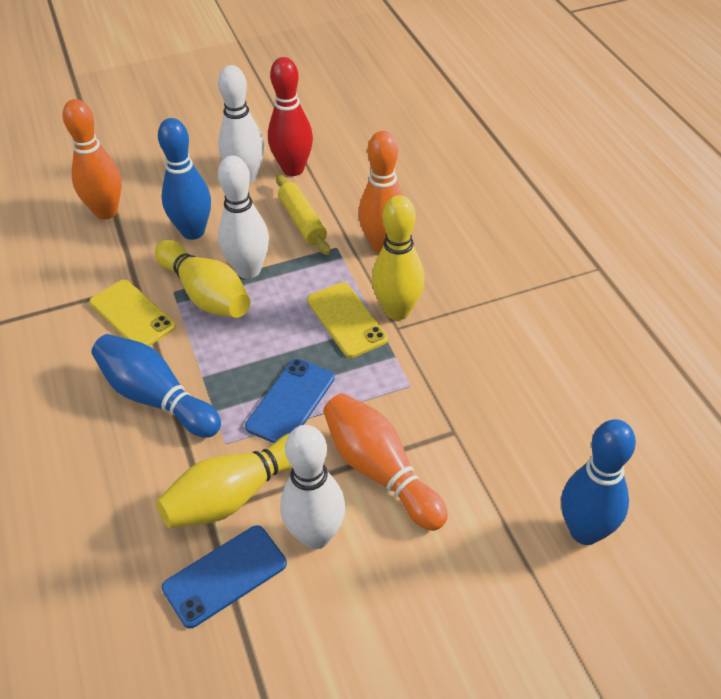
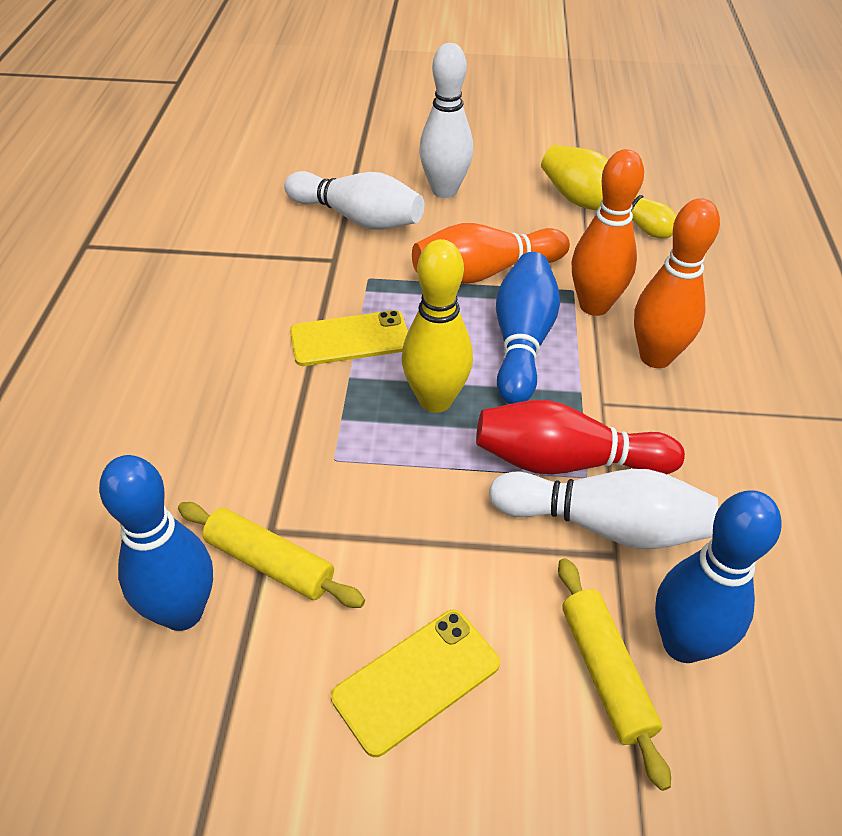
blue phone: 2 -> 0
yellow bowling pin: 3 -> 2
yellow rolling pin: 1 -> 2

[Action item]
Please show the lines of the material that contain the string "yellow".

[Response below]
yellow bowling pin: 3 -> 2
yellow rolling pin: 1 -> 2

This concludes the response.